▶ _WHAT TO WORK ON_
Copy each of the items below word for word, omitting the pictures from your answer.

▶ _INPUT DATA_
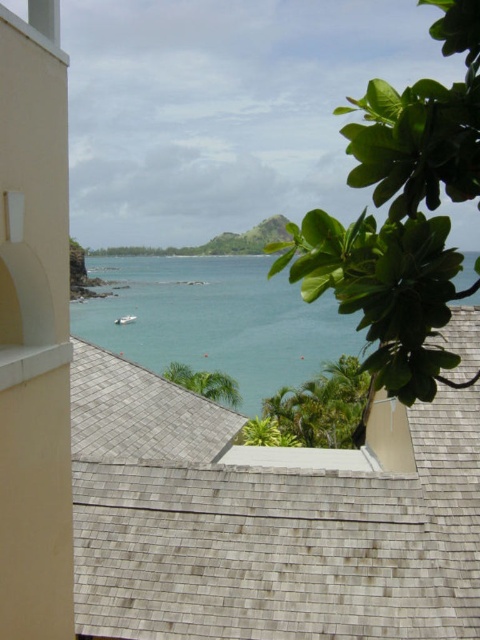
Question: Which of these objects is positioned closest to the clear blue water at center?

Choices:
 (A) white matte boat at center
 (B) gray shingles at center

Answer: (A)

Question: Considering the relative positions of gray shingles at center and clear blue water at center in the image provided, where is gray shingles at center located with respect to clear blue water at center?

Choices:
 (A) below
 (B) above

Answer: (A)

Question: Can you confirm if gray shingles at center is positioned to the right of clear blue water at center?

Choices:
 (A) no
 (B) yes

Answer: (A)

Question: Is the position of gray shingles at center more distant than that of white matte boat at center?

Choices:
 (A) yes
 (B) no

Answer: (B)

Question: Which of the following is the closest to the observer?

Choices:
 (A) white matte boat at center
 (B) clear blue water at center

Answer: (B)

Question: Which object appears closest to the camera in this image?

Choices:
 (A) white matte boat at center
 (B) clear blue water at center

Answer: (B)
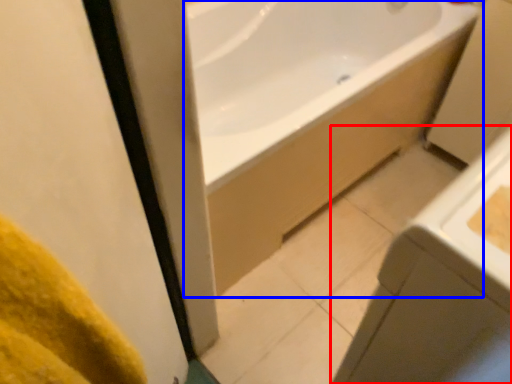
Question: Among these objects, which one is farthest to the camera, sink (highlighted by a red box) or bathtub (highlighted by a blue box)?

Choices:
 (A) sink
 (B) bathtub

Answer: (B)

▶ _RESULT OF THE EXERCISE_
Question: Which of these objects is positioned closest to the clear blue water at center?

Choices:
 (A) white matte boat at center
 (B) gray shingles at center

Answer: (A)

Question: Considering the relative positions of gray shingles at center and clear blue water at center in the image provided, where is gray shingles at center located with respect to clear blue water at center?

Choices:
 (A) below
 (B) above

Answer: (A)

Question: Can you confirm if gray shingles at center is positioned to the right of clear blue water at center?

Choices:
 (A) no
 (B) yes

Answer: (A)

Question: Is the position of gray shingles at center more distant than that of white matte boat at center?

Choices:
 (A) yes
 (B) no

Answer: (B)

Question: Which of the following is the closest to the observer?

Choices:
 (A) white matte boat at center
 (B) clear blue water at center

Answer: (B)

Question: Which object appears closest to the camera in this image?

Choices:
 (A) white matte boat at center
 (B) clear blue water at center

Answer: (B)
Question: Among these objects, which one is farthest to the camera, sink (highlighted by a red box) or bathtub (highlighted by a blue box)?

Choices:
 (A) sink
 (B) bathtub

Answer: (B)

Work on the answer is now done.